**Task to carry out:** The data below holds a line containing "red traffic cone: 5 -> 0" and a line containing "turquoise traffic cone: 1 -> 0"; please quote exactly those two lines and every line between them, and nothing else.

**Data for processing:**
------------------------

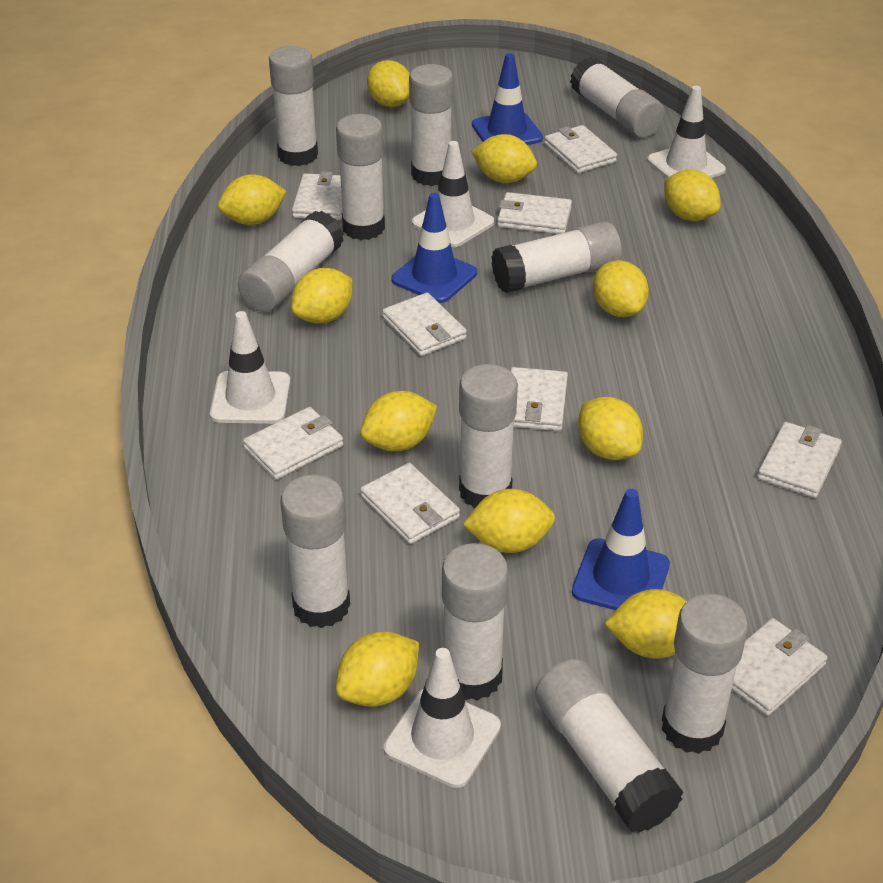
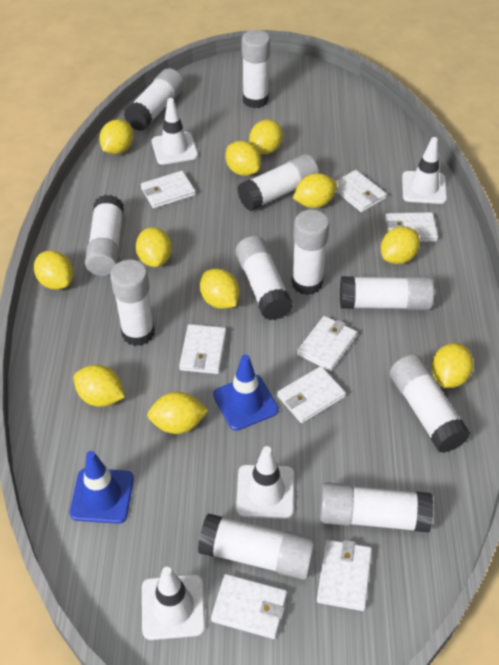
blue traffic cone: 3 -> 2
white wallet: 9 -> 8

------------------------

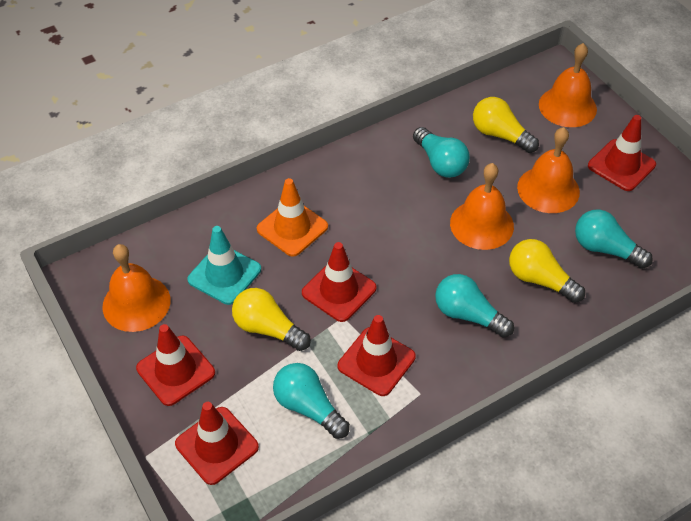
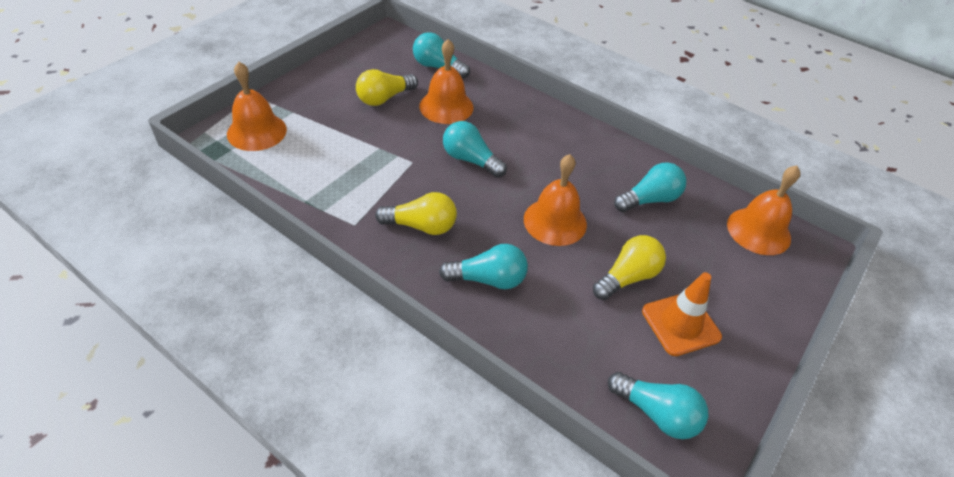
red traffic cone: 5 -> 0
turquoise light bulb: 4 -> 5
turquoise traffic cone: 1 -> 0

------------------------

**Solution to the problem:**
red traffic cone: 5 -> 0
turquoise light bulb: 4 -> 5
turquoise traffic cone: 1 -> 0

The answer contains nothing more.